Because only the text is wanted, repeat the records below exactly and omit the pictures.

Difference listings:
______________________________
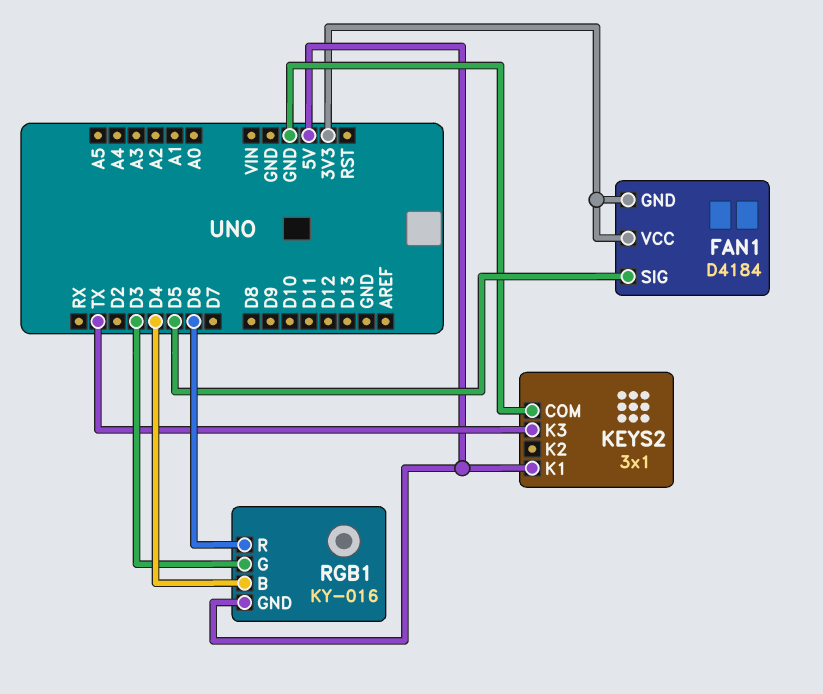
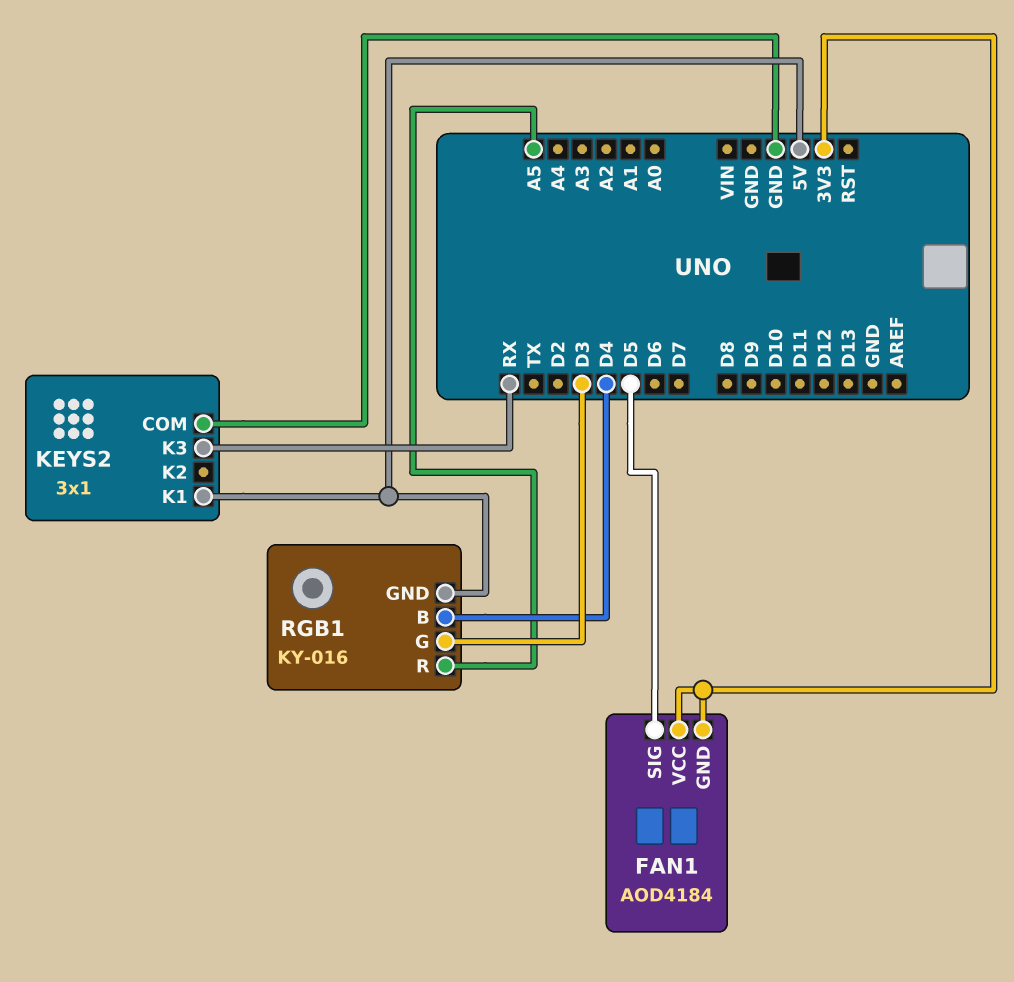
FAN1: D4184 -> AOD4184
KEYS2 pin K3: TX -> RX
RGB1 pin R: D6 -> A5

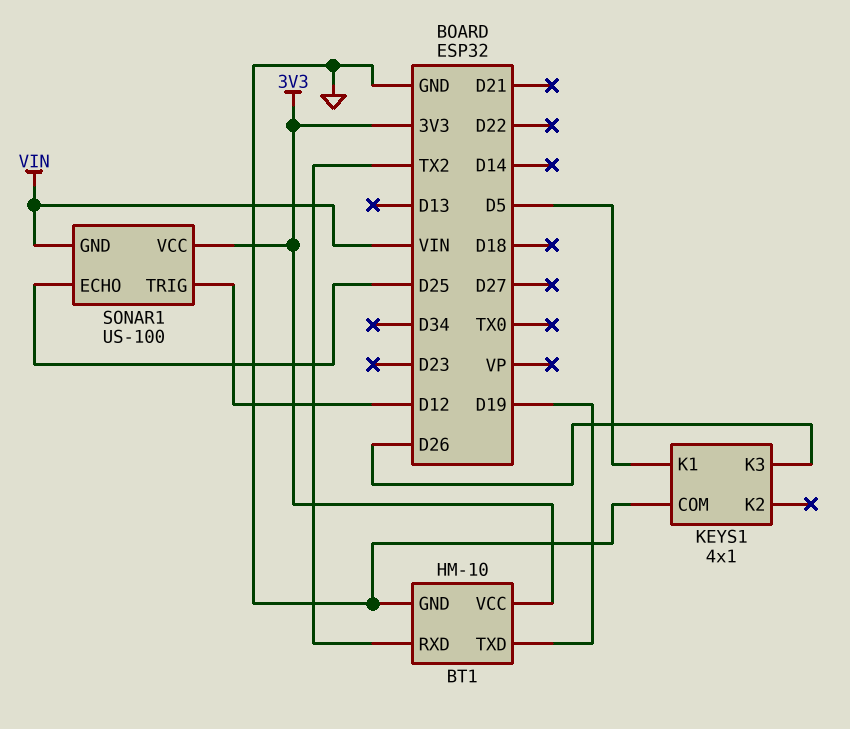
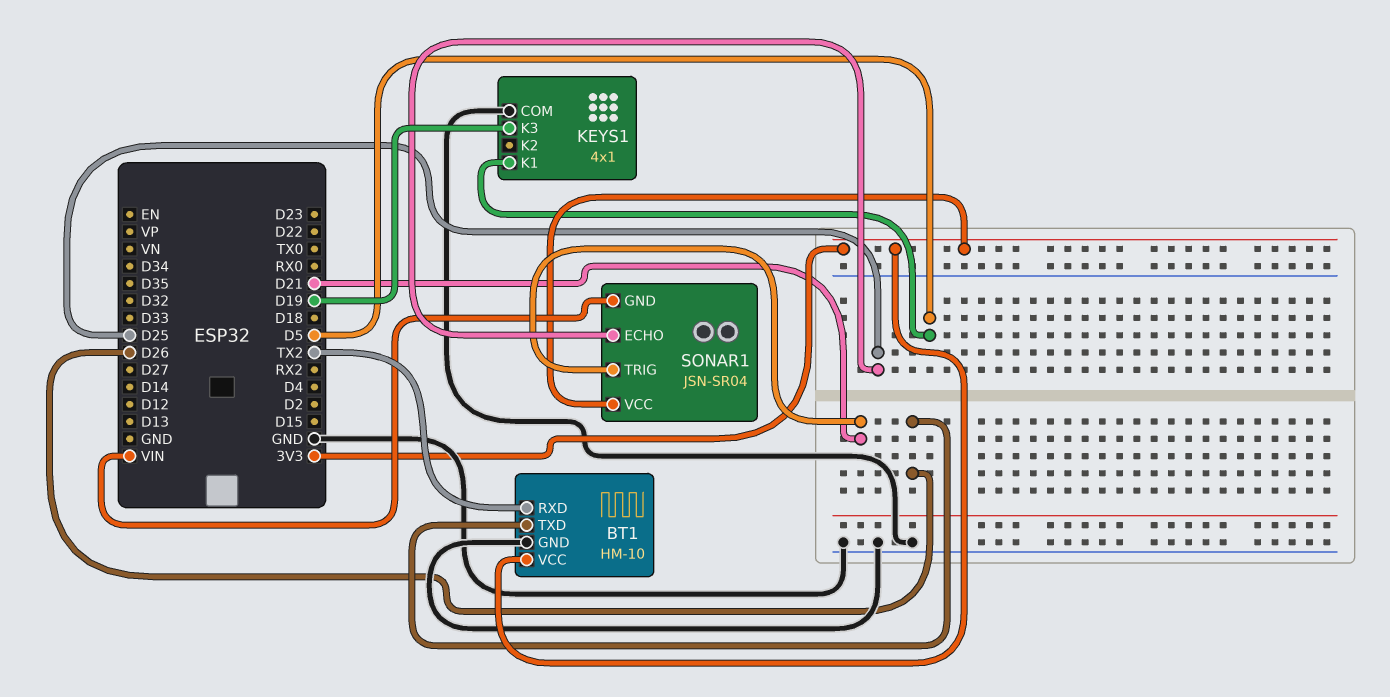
BT1 pin TXD: D19 -> D26
KEYS1 pin K3: D26 -> D19
SONAR1: US-100 -> JSN-SR04
SONAR1 pin TRIG: D12 -> D21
______________________________
__ANSWER FOR THE TASK__:
FAN1: D4184 -> AOD4184
KEYS2 pin K3: TX -> RX
RGB1 pin R: D6 -> A5

BT1 pin TXD: D19 -> D26
KEYS1 pin K3: D26 -> D19
SONAR1: US-100 -> JSN-SR04
SONAR1 pin TRIG: D12 -> D21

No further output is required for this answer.